Input data:
──────────
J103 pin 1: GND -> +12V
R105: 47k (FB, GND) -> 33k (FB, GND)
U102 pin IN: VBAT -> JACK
──────────
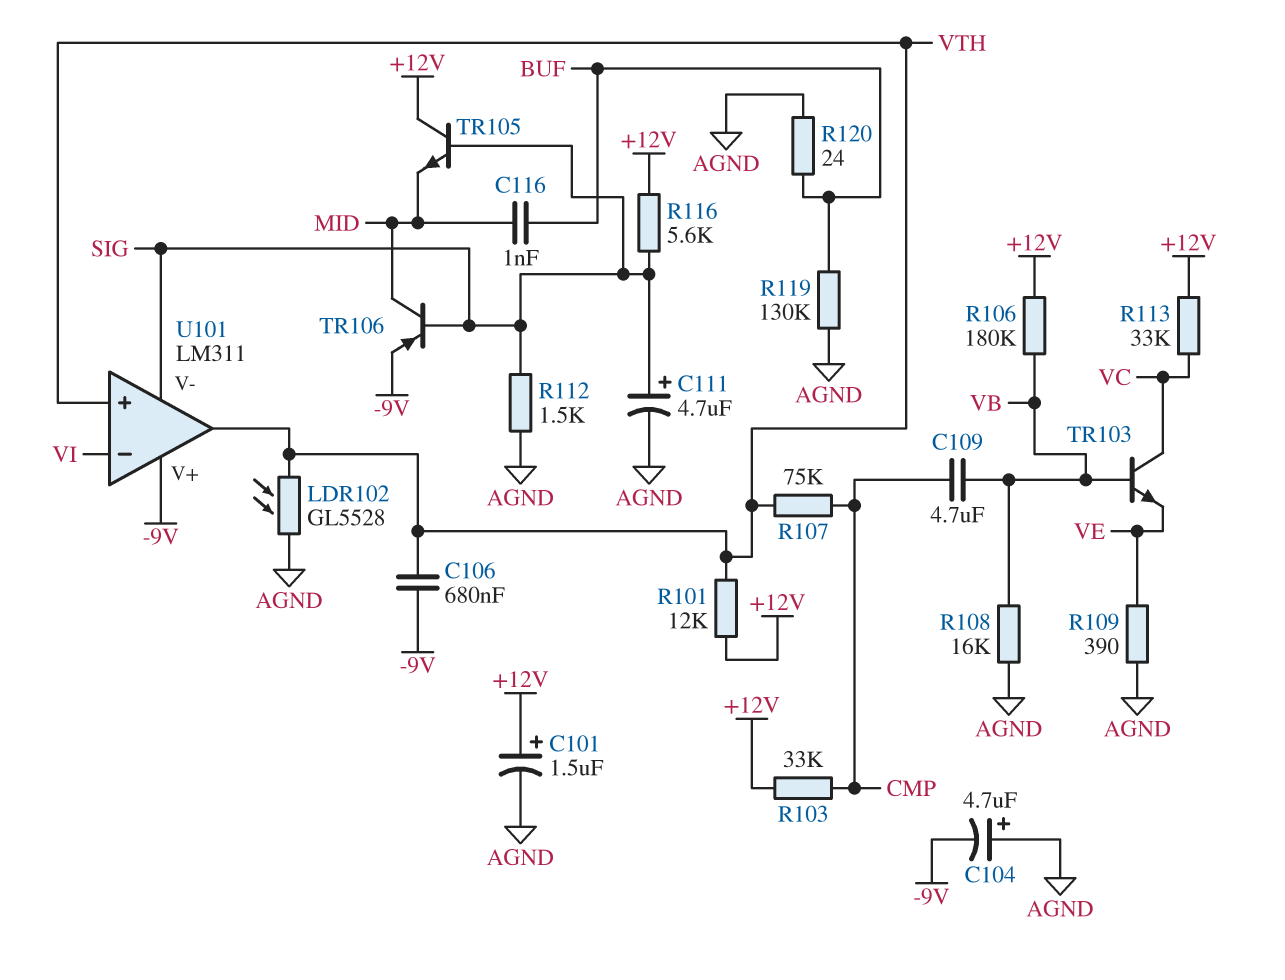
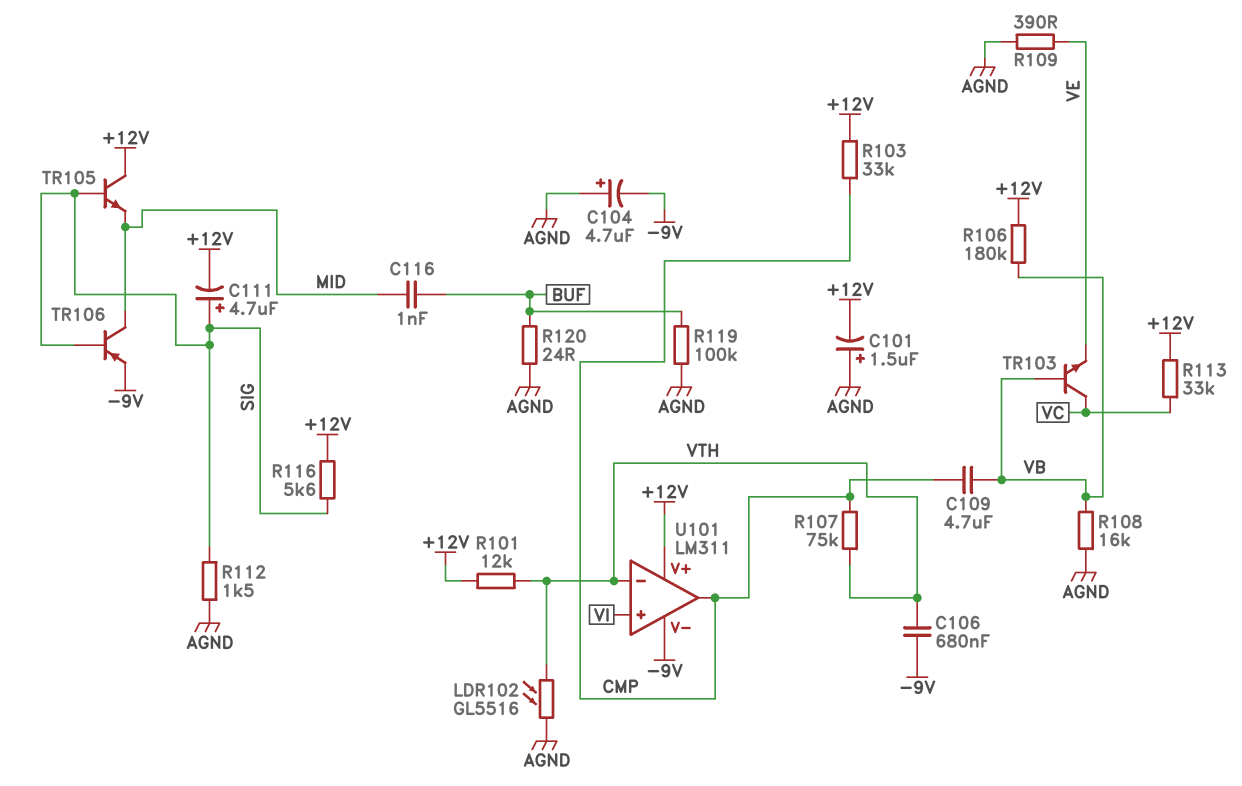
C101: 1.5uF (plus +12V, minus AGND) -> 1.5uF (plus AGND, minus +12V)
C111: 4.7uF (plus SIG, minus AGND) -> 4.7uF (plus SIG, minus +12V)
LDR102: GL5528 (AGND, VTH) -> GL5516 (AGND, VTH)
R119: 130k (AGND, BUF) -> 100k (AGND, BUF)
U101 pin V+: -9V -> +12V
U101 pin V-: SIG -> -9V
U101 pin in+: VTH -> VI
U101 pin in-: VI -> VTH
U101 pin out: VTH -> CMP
──────────
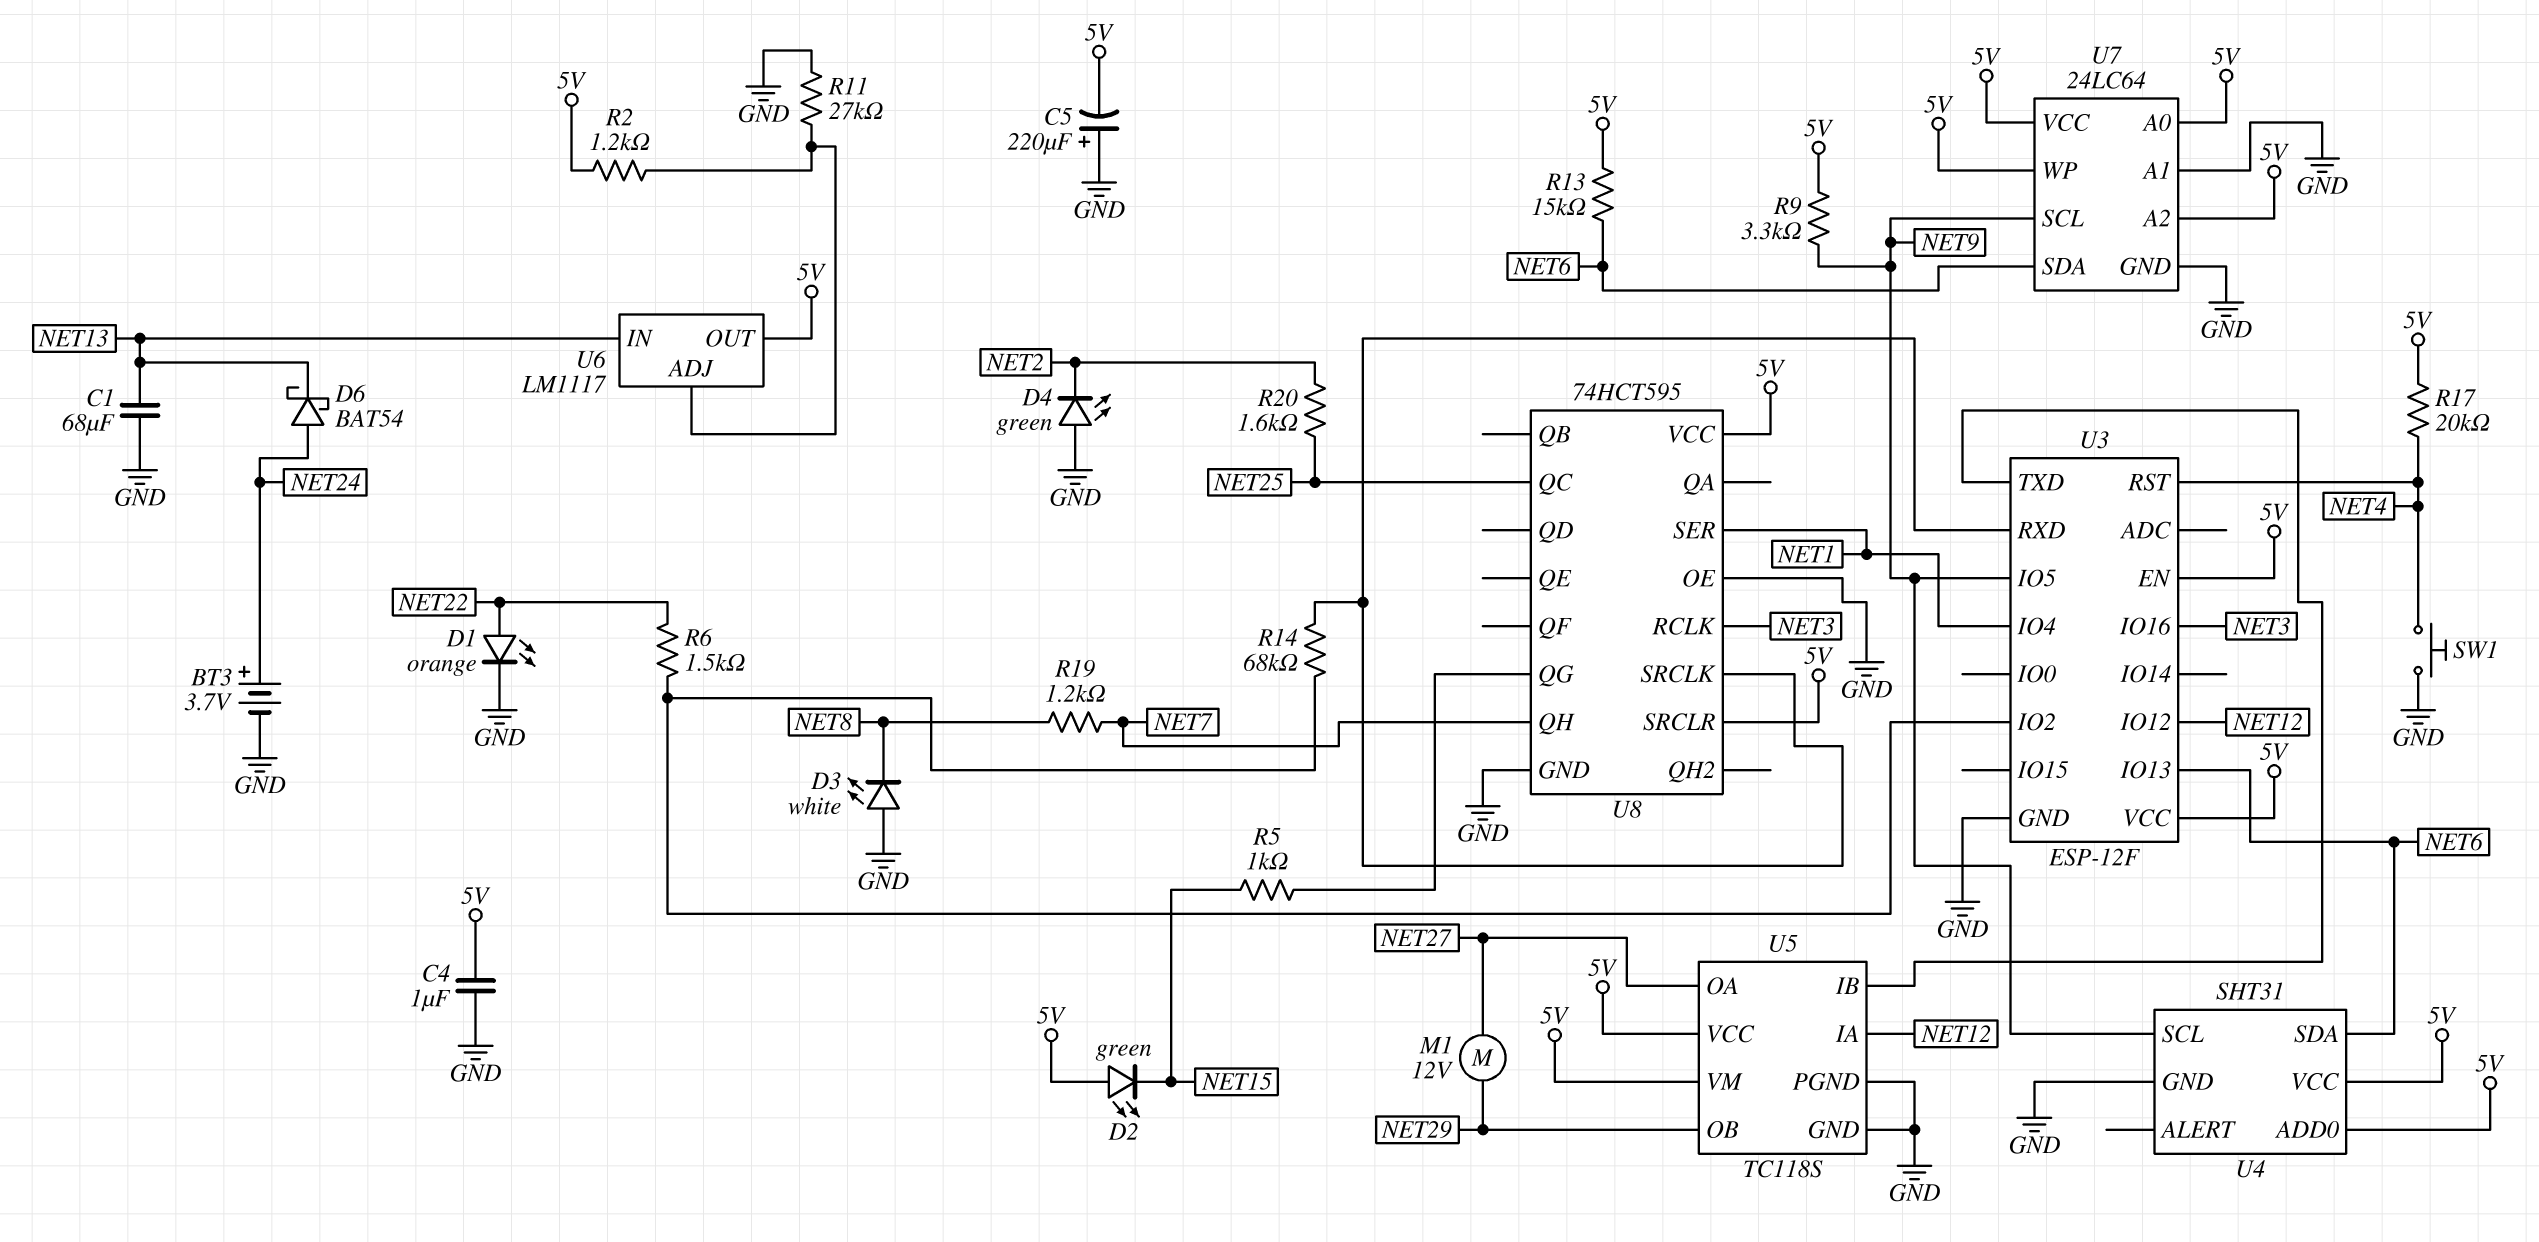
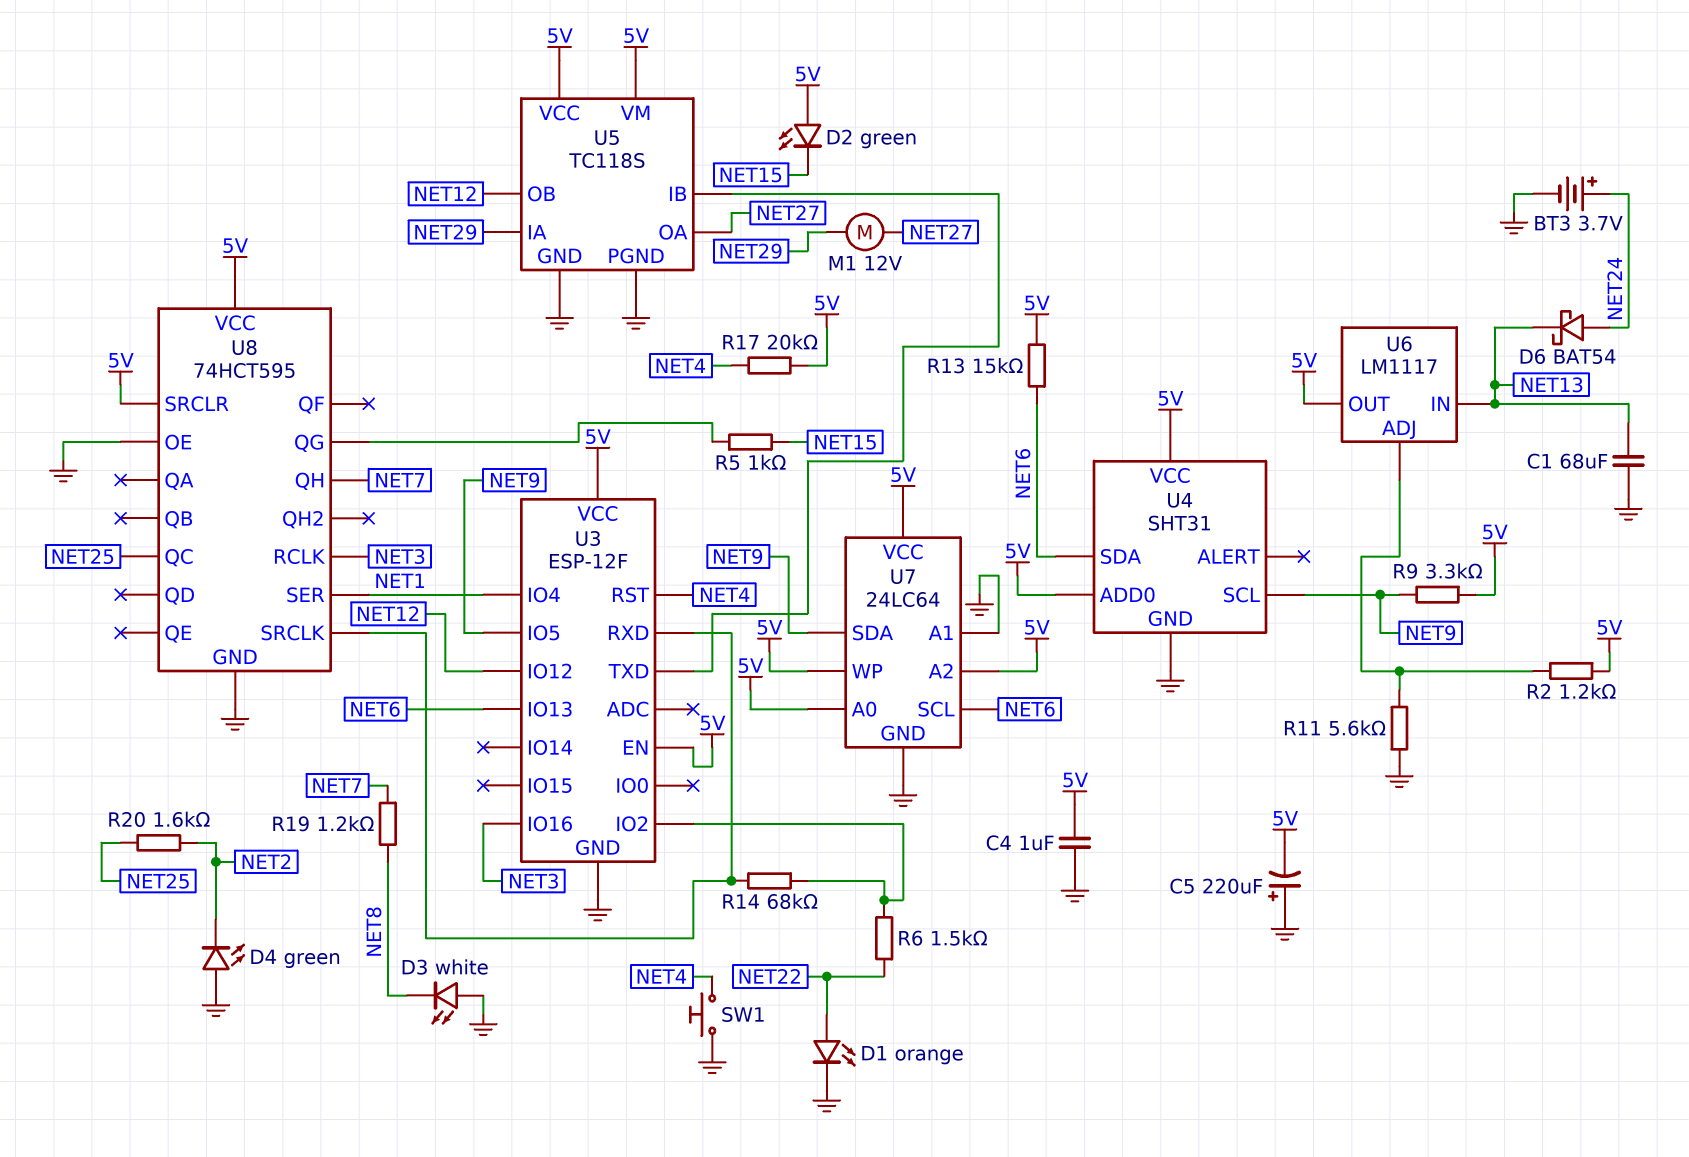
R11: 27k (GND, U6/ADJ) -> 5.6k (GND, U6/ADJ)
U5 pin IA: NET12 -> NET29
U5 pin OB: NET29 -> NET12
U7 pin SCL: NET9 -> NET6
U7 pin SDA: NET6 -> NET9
──────────
Write out exactly the lines above between the line with "C101: 1.5uF (plus" and the line with "U101 pin out: VTH -> CMP", inclusive, and nothing beyond them.

C101: 1.5uF (plus +12V, minus AGND) -> 1.5uF (plus AGND, minus +12V)
C111: 4.7uF (plus SIG, minus AGND) -> 4.7uF (plus SIG, minus +12V)
LDR102: GL5528 (AGND, VTH) -> GL5516 (AGND, VTH)
R119: 130k (AGND, BUF) -> 100k (AGND, BUF)
U101 pin V+: -9V -> +12V
U101 pin V-: SIG -> -9V
U101 pin in+: VTH -> VI
U101 pin in-: VI -> VTH
U101 pin out: VTH -> CMP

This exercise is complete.